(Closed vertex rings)

··········

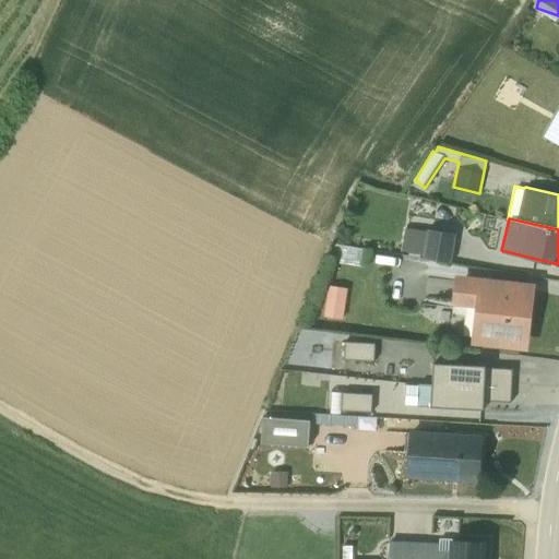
[(412,256),(451,262),(456,233),(427,228),(427,229),(404,226),(400,249),(412,251),(411,254),(412,256)]
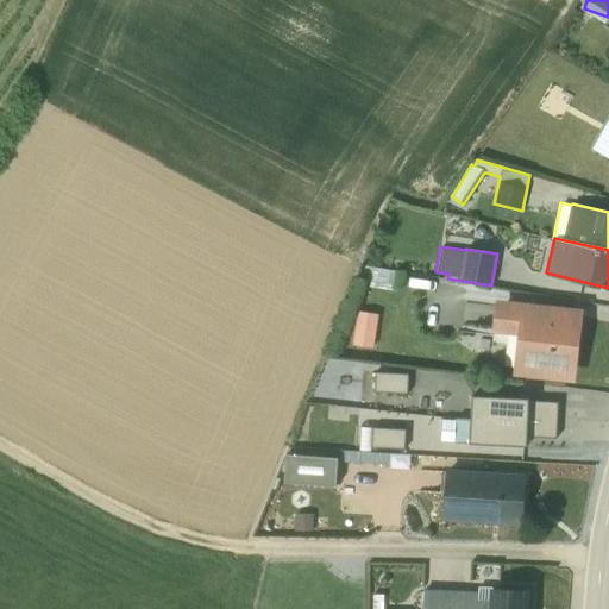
[(399,270),(363,265),(360,281),(396,287),(399,270)]
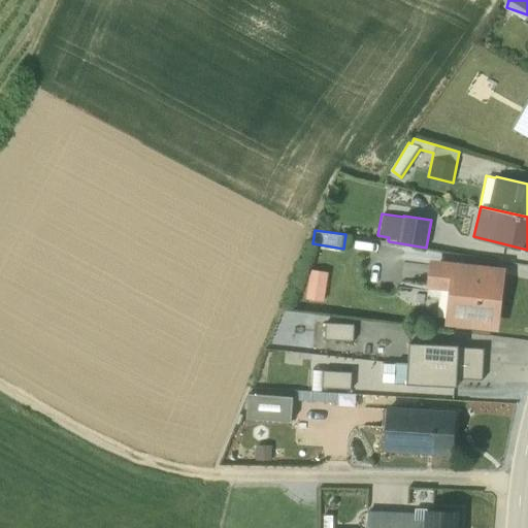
[(431,265),(428,297),(450,299),(447,328),(497,332),(503,272),(431,265)]
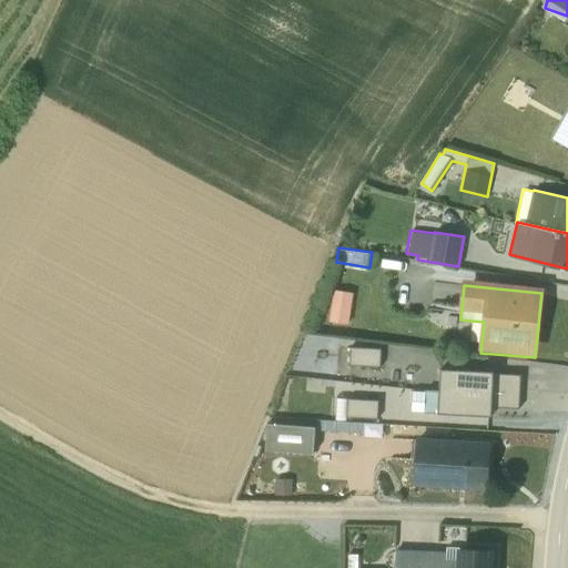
[(350,324),(354,293),(334,290),(330,322),(350,324)]
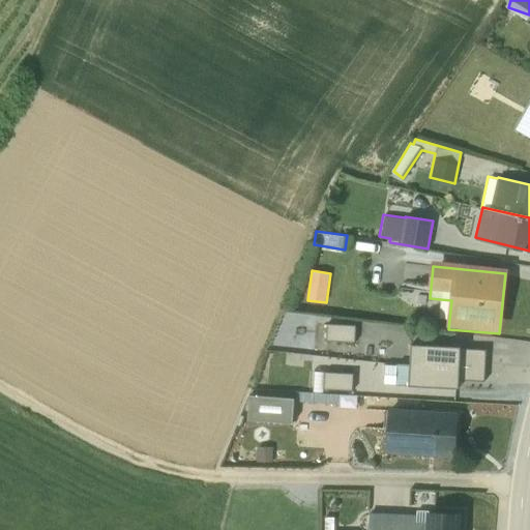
[(327,323),(326,340),(355,342),(356,324),(327,323)]
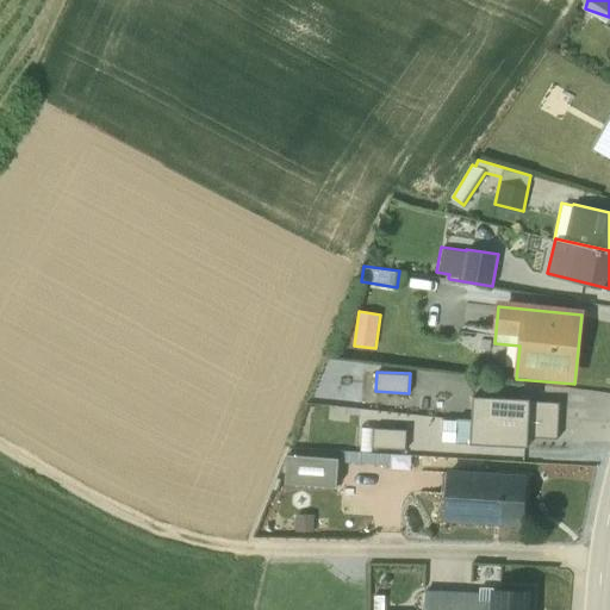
[(473,396),(472,418),(443,419),(442,440),(455,441),(455,442),(527,446),(528,436),(558,437),(558,419),(559,402),(529,399),(473,396)]
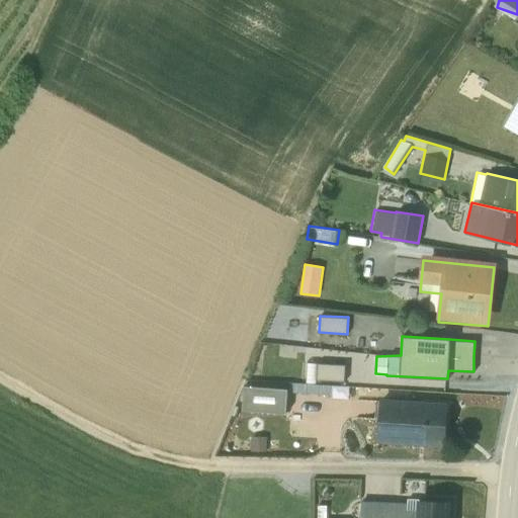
[(345,364),(318,362),(308,362),(307,378),(317,379),(344,380),(345,364)]
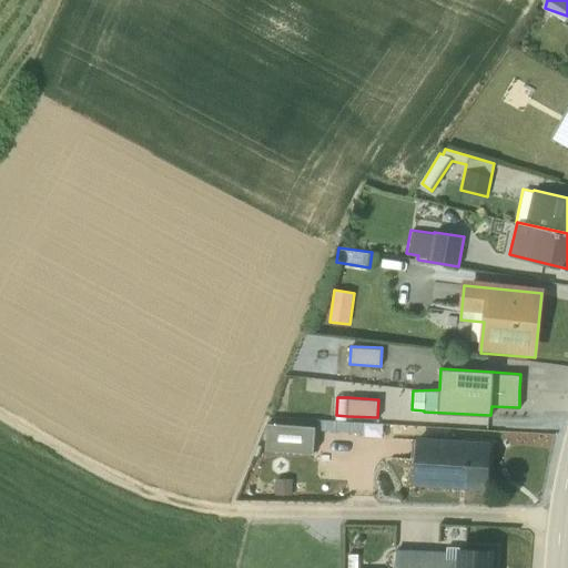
[(366,422),(318,419),(317,428),(365,433),(365,437),(378,438),(379,424),(366,423),(366,422)]
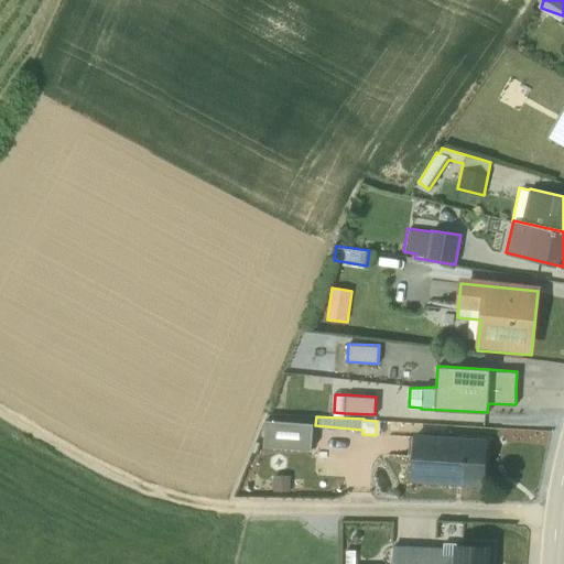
[(312,423),(266,420),(263,445),(311,448),(312,423)]
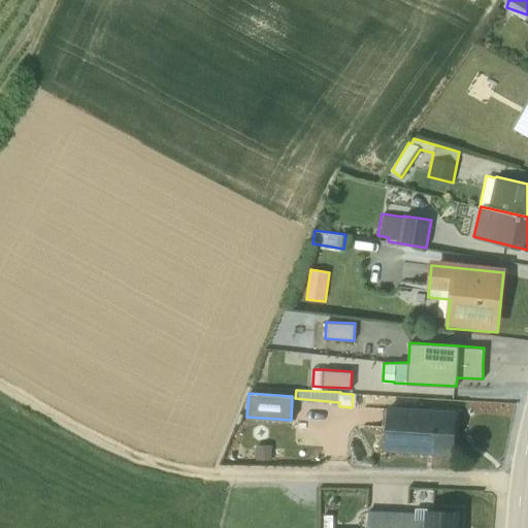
[(388,406),(385,448),(452,453),(454,411),(388,406)]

··········

All that is needed is an exact copy of the entries above, minus the pictures.

■ The completed task
[(412,256),(451,262),(456,233),(427,228),(427,229),(404,226),(400,249),(412,251),(411,254),(412,256)]
[(399,270),(363,265),(360,281),(396,287),(399,270)]
[(431,265),(428,297),(450,299),(447,328),(497,332),(503,272),(431,265)]
[(350,324),(354,293),(334,290),(330,322),(350,324)]
[(327,323),(326,340),(355,342),(356,324),(327,323)]
[(473,396),(472,418),(443,419),(442,440),(455,441),(455,442),(527,446),(528,436),(558,437),(558,419),(559,402),(529,399),(473,396)]
[(345,364),(318,362),(308,362),(307,378),(317,379),(344,380),(345,364)]
[(366,422),(318,419),(317,428),(365,433),(365,437),(378,438),(379,424),(366,423),(366,422)]
[(312,423),(266,420),(263,445),(311,448),(312,423)]
[(388,406),(385,448),(452,453),(454,411),(388,406)]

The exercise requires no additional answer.